> _AVAILABLE DATA_:
>>>>>
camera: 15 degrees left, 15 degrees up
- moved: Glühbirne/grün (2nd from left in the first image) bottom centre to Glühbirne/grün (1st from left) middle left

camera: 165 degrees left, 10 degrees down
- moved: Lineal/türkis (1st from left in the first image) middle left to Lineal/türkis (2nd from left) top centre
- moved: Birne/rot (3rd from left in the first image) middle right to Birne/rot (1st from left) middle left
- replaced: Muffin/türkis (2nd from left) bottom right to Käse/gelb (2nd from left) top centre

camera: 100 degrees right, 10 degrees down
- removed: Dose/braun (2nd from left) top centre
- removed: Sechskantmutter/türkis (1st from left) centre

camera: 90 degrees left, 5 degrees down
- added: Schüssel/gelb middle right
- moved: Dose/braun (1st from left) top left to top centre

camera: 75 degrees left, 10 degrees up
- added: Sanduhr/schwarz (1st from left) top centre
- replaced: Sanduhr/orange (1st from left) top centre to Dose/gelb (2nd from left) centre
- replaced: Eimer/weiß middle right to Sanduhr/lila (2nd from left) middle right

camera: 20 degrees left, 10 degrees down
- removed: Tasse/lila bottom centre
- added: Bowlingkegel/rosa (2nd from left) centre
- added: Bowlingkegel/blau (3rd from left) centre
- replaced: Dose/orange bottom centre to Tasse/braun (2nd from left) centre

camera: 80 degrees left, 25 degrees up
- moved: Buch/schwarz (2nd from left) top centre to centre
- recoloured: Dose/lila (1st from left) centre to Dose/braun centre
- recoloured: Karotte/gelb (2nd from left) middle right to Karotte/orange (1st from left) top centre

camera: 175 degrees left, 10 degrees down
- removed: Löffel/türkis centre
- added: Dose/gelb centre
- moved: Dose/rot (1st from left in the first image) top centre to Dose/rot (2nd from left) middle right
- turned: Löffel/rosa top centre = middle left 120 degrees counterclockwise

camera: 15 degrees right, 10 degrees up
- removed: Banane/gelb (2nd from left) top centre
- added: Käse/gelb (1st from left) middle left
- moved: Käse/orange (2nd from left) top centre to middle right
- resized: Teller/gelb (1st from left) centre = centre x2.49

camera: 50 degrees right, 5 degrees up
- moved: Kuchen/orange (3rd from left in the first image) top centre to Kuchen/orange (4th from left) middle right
<<<<<
> _WORK TO COMPLETE_:
The response must contain exactly the lines from the one with "- added: Dose/gelb centre" to the end of the entries above, both included, and nothing more.

> _WRITTEN REPLY_:
- added: Dose/gelb centre
- moved: Dose/rot (1st from left in the first image) top centre to Dose/rot (2nd from left) middle right
- turned: Löffel/rosa top centre = middle left 120 degrees counterclockwise

camera: 15 degrees right, 10 degrees up
- removed: Banane/gelb (2nd from left) top centre
- added: Käse/gelb (1st from left) middle left
- moved: Käse/orange (2nd from left) top centre to middle right
- resized: Teller/gelb (1st from left) centre = centre x2.49

camera: 50 degrees right, 5 degrees up
- moved: Kuchen/orange (3rd from left in the first image) top centre to Kuchen/orange (4th from left) middle right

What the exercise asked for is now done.